§ **Problem details**: Pictures stay out; please output the remaining data exactly.

****************************************

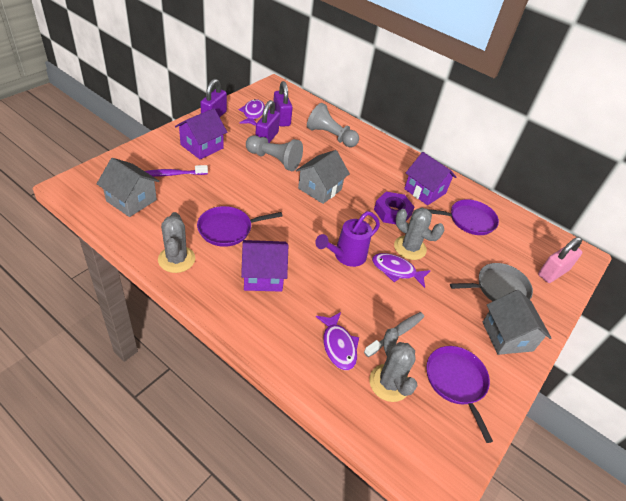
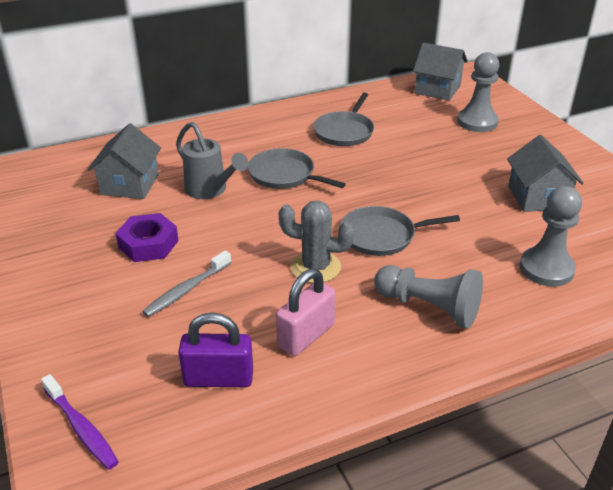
grey cactus: 3 -> 1
grey pan: 1 -> 3
grey pawn: 2 -> 3
grey watering can: 0 -> 1
purple fish: 3 -> 0
purple house: 3 -> 0
purple padlock: 3 -> 1
purple pan: 3 -> 0
purple watering can: 1 -> 0

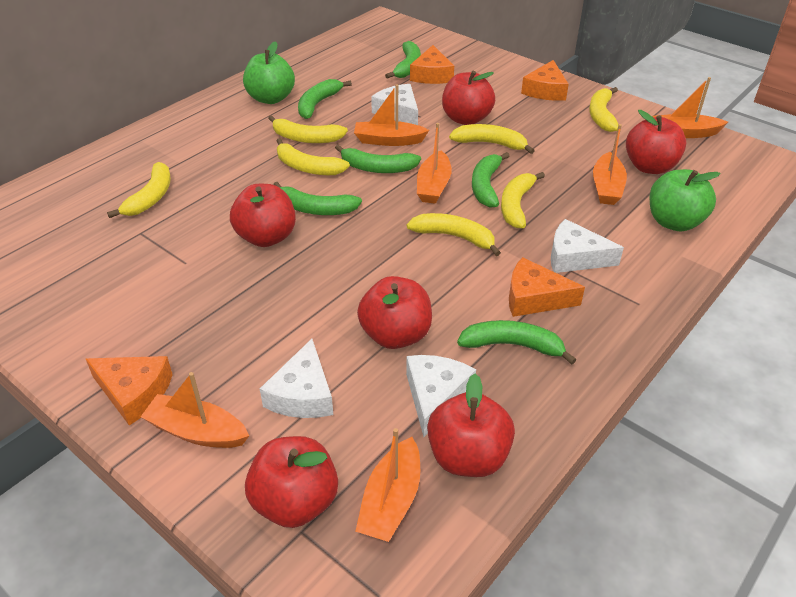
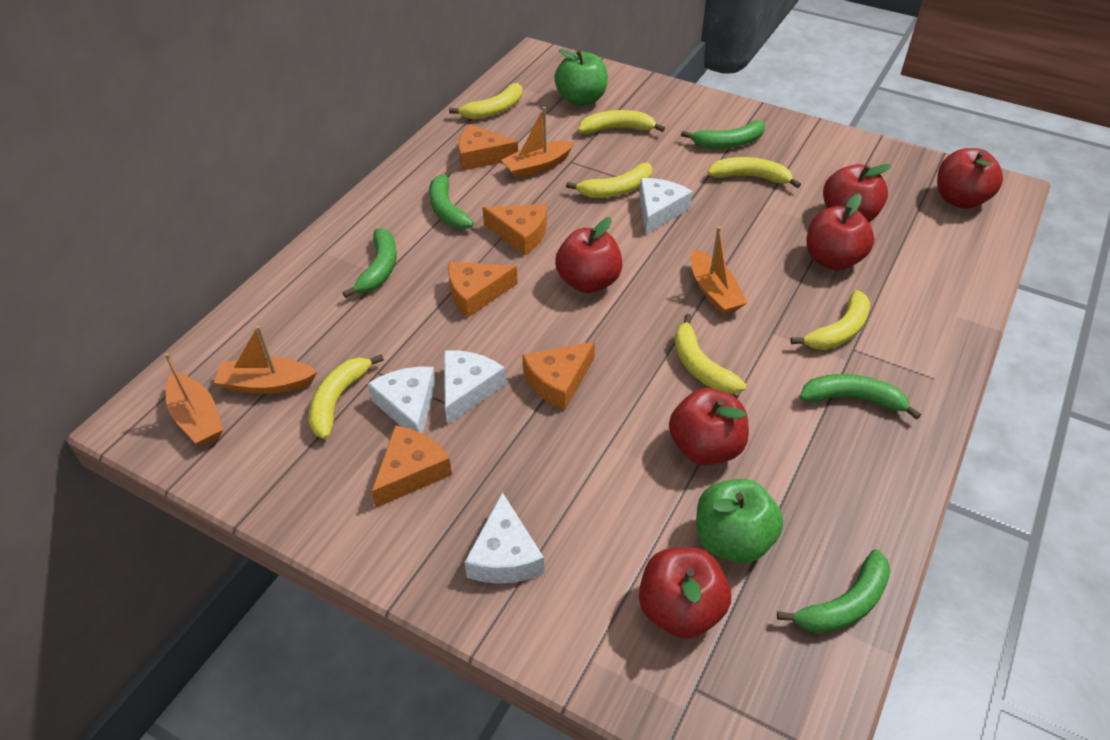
green banana: 6 -> 5
orange boat: 6 -> 4
orange cheese: 4 -> 5

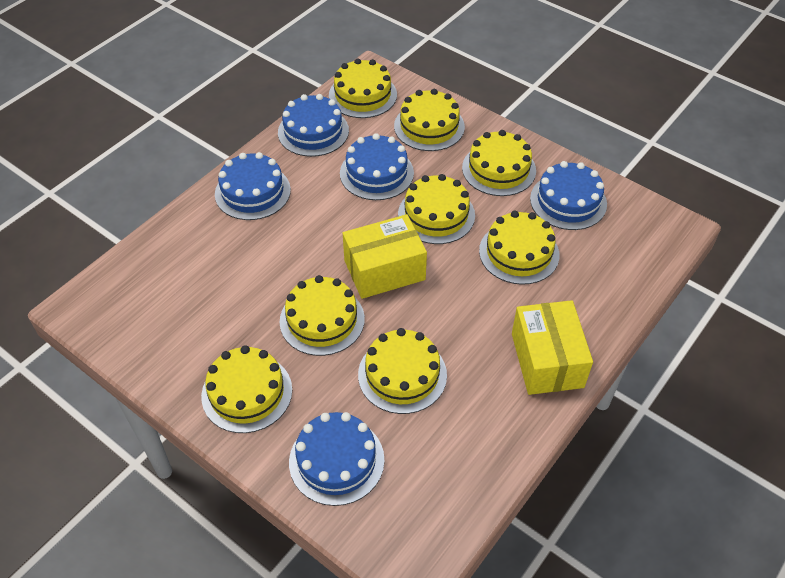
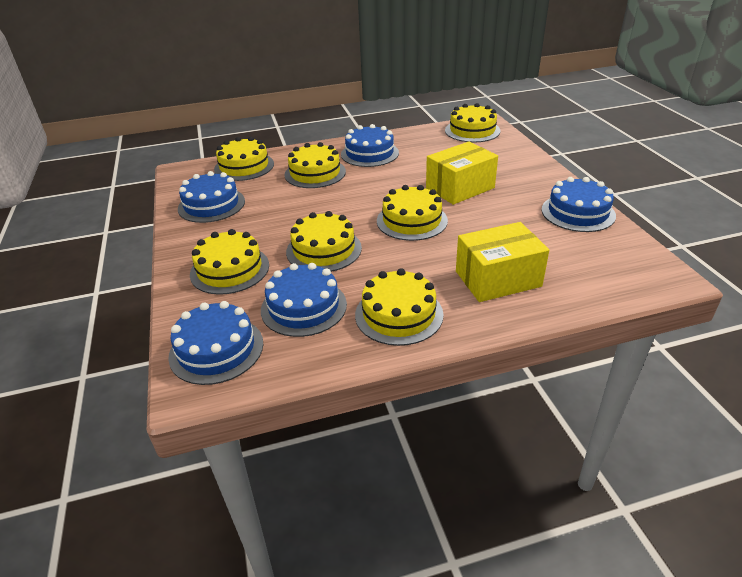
yellow cake: 8 -> 7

****************************************

§ **Your response**:
grey cactus: 3 -> 1
grey pan: 1 -> 3
grey pawn: 2 -> 3
grey watering can: 0 -> 1
purple fish: 3 -> 0
purple house: 3 -> 0
purple padlock: 3 -> 1
purple pan: 3 -> 0
purple watering can: 1 -> 0

green banana: 6 -> 5
orange boat: 6 -> 4
orange cheese: 4 -> 5

yellow cake: 8 -> 7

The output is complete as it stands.